(Object state comparisons)
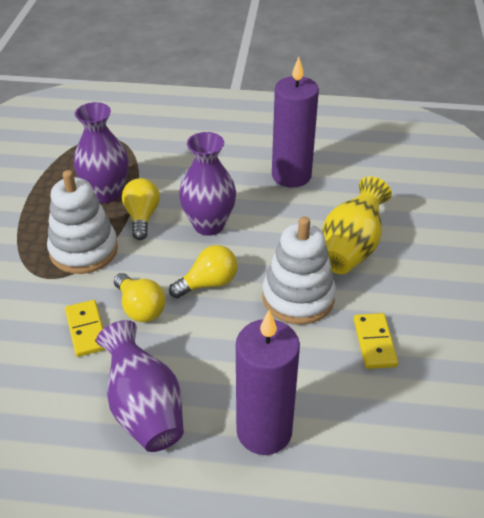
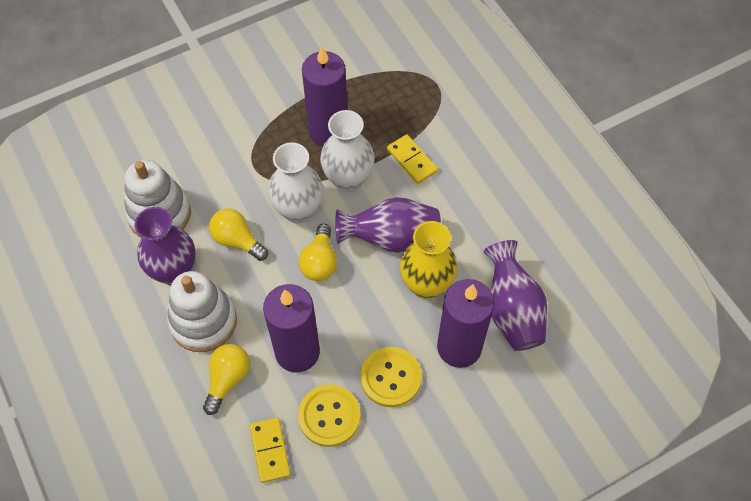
purple candle: 2 -> 3
white vase: 0 -> 2
yellow button: 0 -> 2

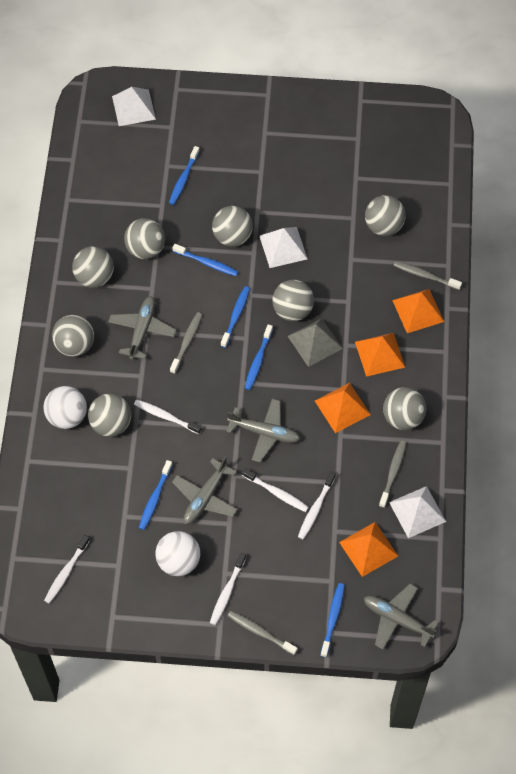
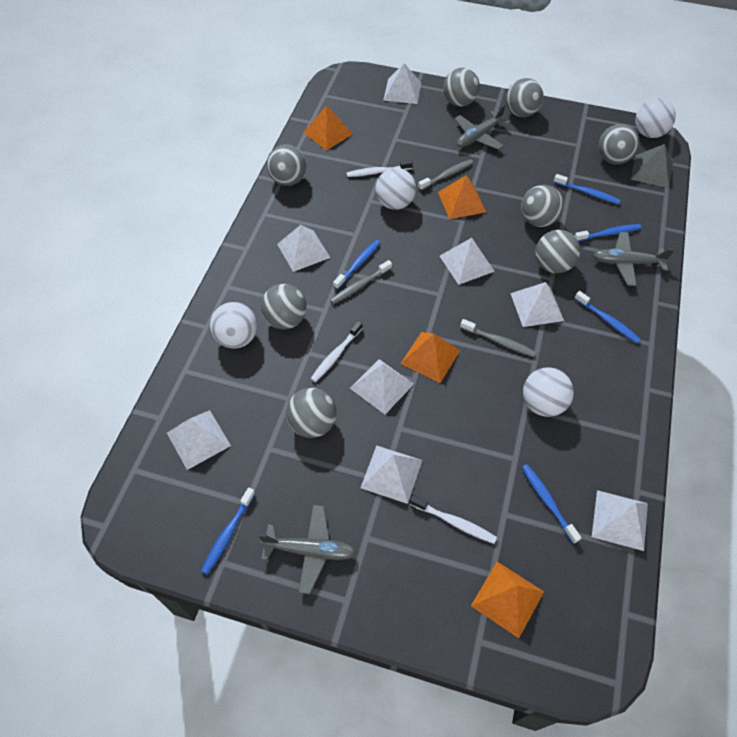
grey plane: 4 -> 3
grey toothbrush: 4 -> 3
white ball: 2 -> 4
white pyramid: 3 -> 8
white toothbrush: 5 -> 3

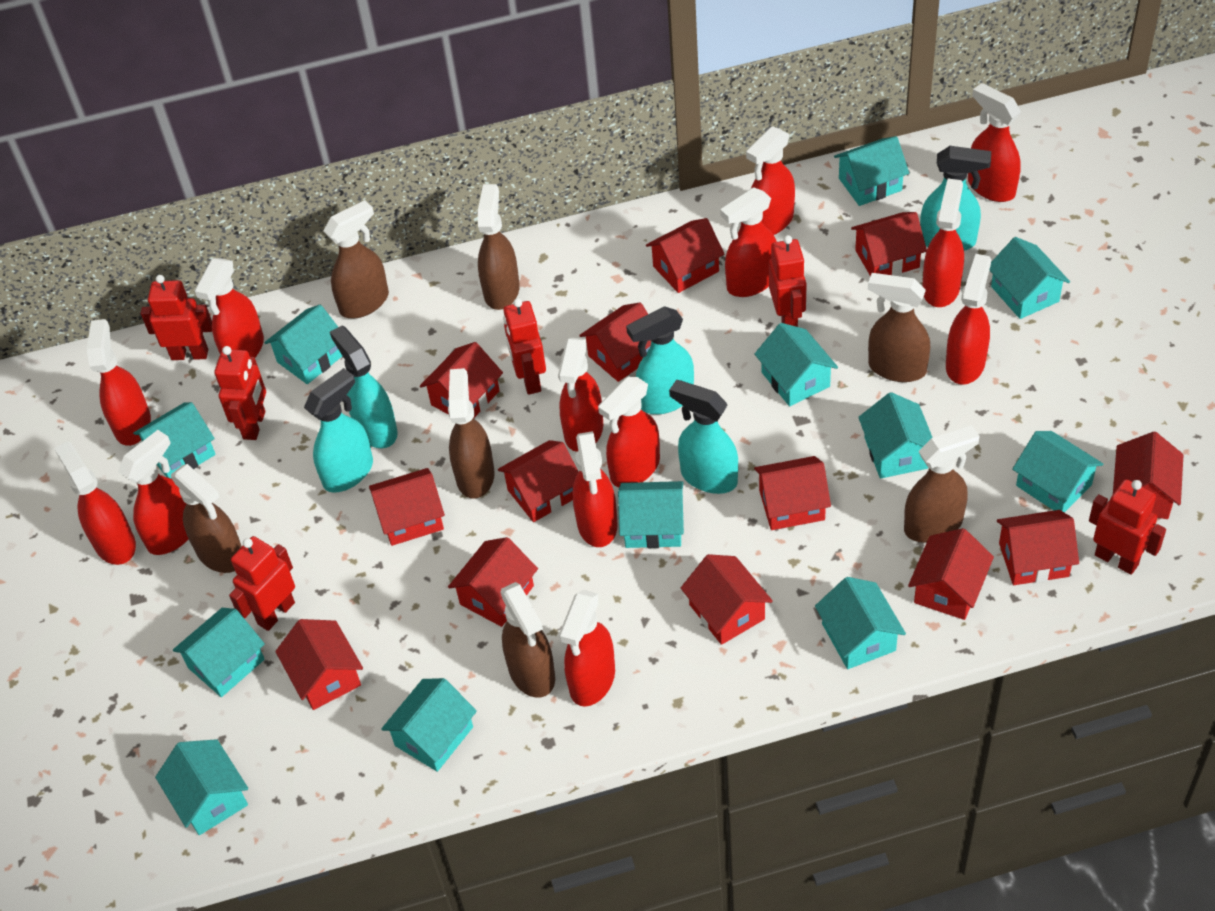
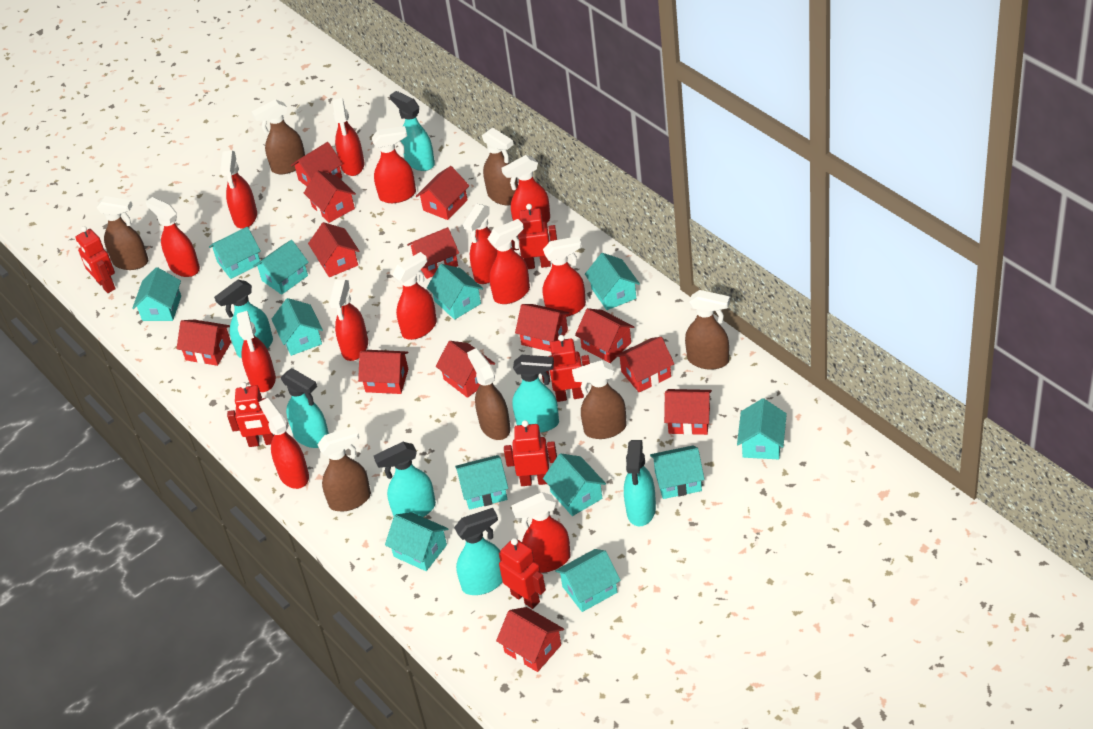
turquoise spray bottle: 5 -> 7

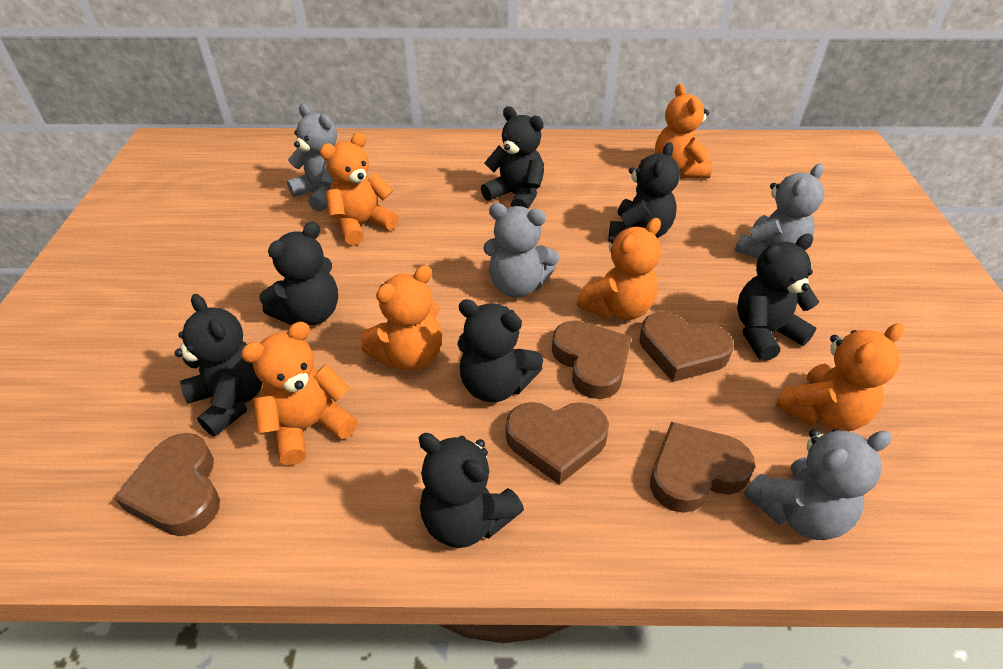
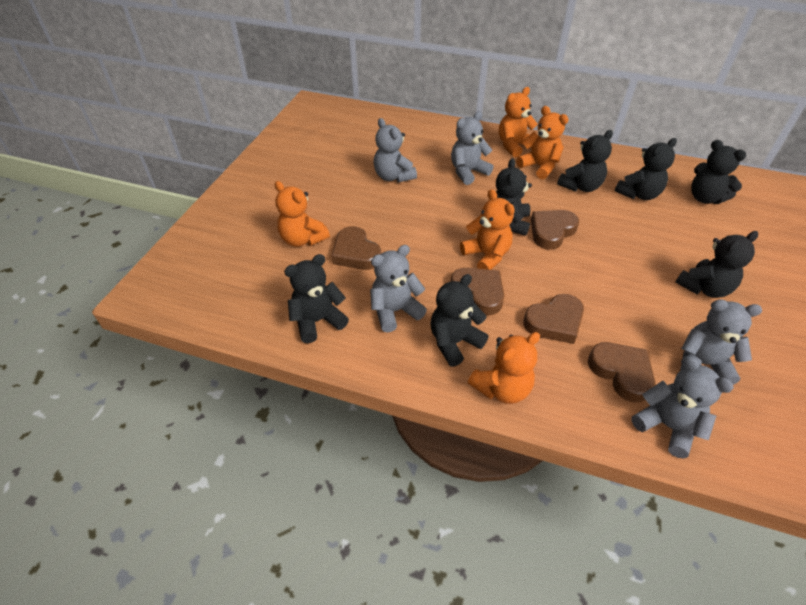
grey teddy bear: 4 -> 5
orange teddy bear: 6 -> 5

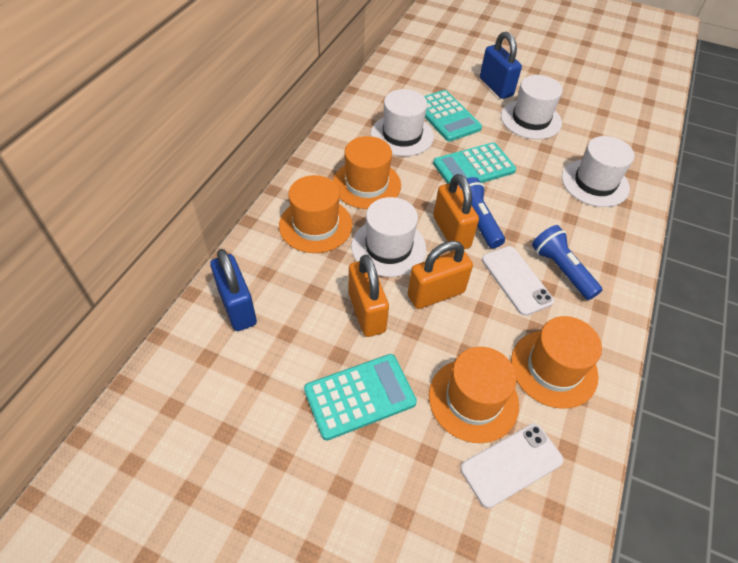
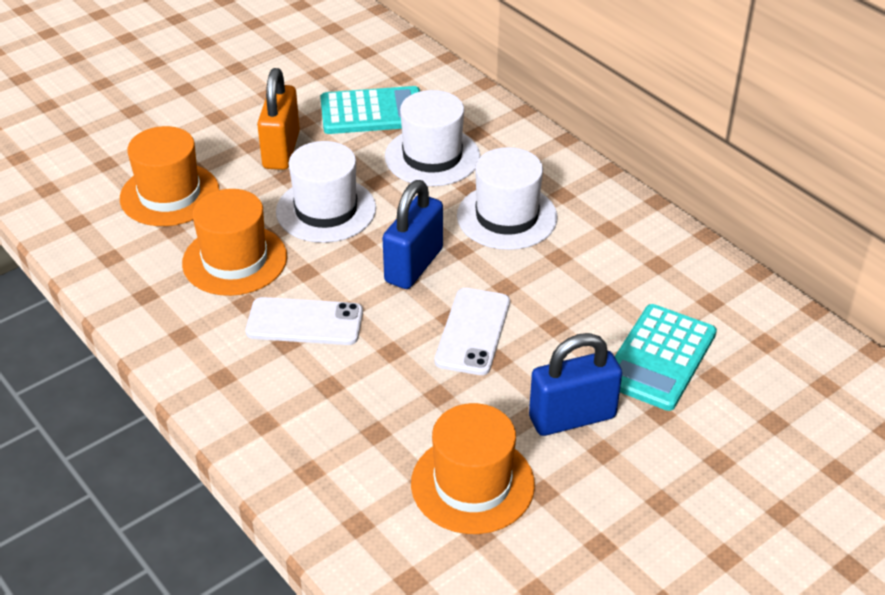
blue flashlight: 2 -> 0
orange hat: 4 -> 3
orange padlock: 3 -> 1
turquoise calculator: 3 -> 2
white hat: 4 -> 3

• **About this exercise**
Beginning with the line that contains "grey teddy bear: 4 -> 5" and ending with the last line of the data, restate each line word for word. Exclude the pictures.

• **Solution**
grey teddy bear: 4 -> 5
orange teddy bear: 6 -> 5

blue flashlight: 2 -> 0
orange hat: 4 -> 3
orange padlock: 3 -> 1
turquoise calculator: 3 -> 2
white hat: 4 -> 3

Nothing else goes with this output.